Provided records:
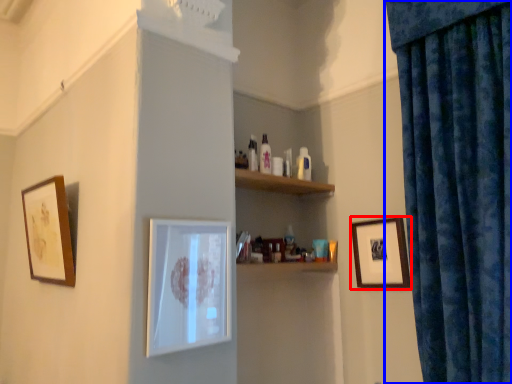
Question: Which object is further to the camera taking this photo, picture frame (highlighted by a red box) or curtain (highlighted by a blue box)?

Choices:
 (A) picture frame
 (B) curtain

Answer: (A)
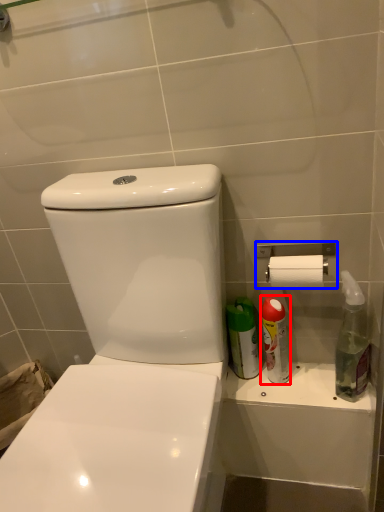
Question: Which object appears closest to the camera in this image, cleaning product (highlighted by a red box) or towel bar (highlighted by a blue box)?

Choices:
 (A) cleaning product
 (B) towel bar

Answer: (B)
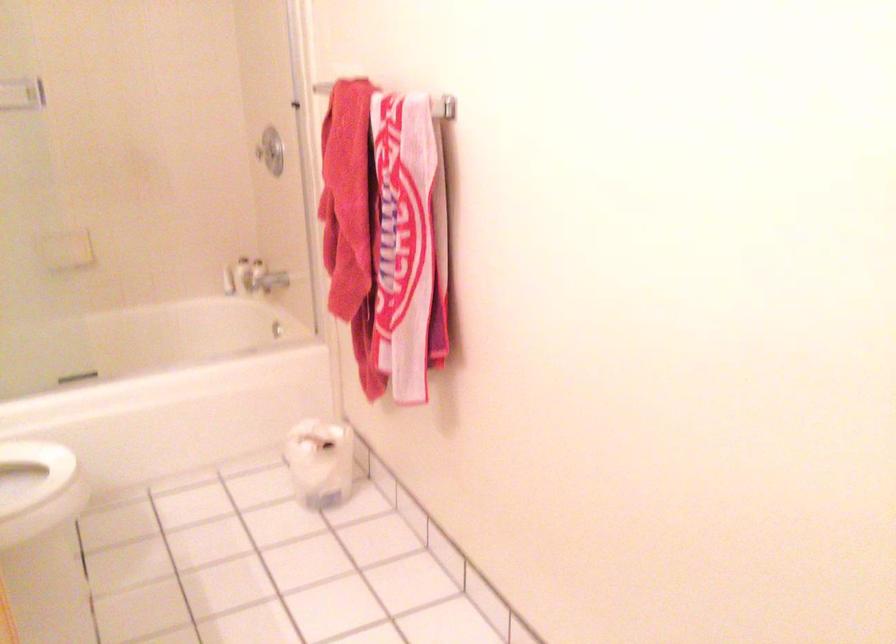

Requirement: How many lines in the records above contain the word "highlighted"? Reply with the number only.

Answer section: 2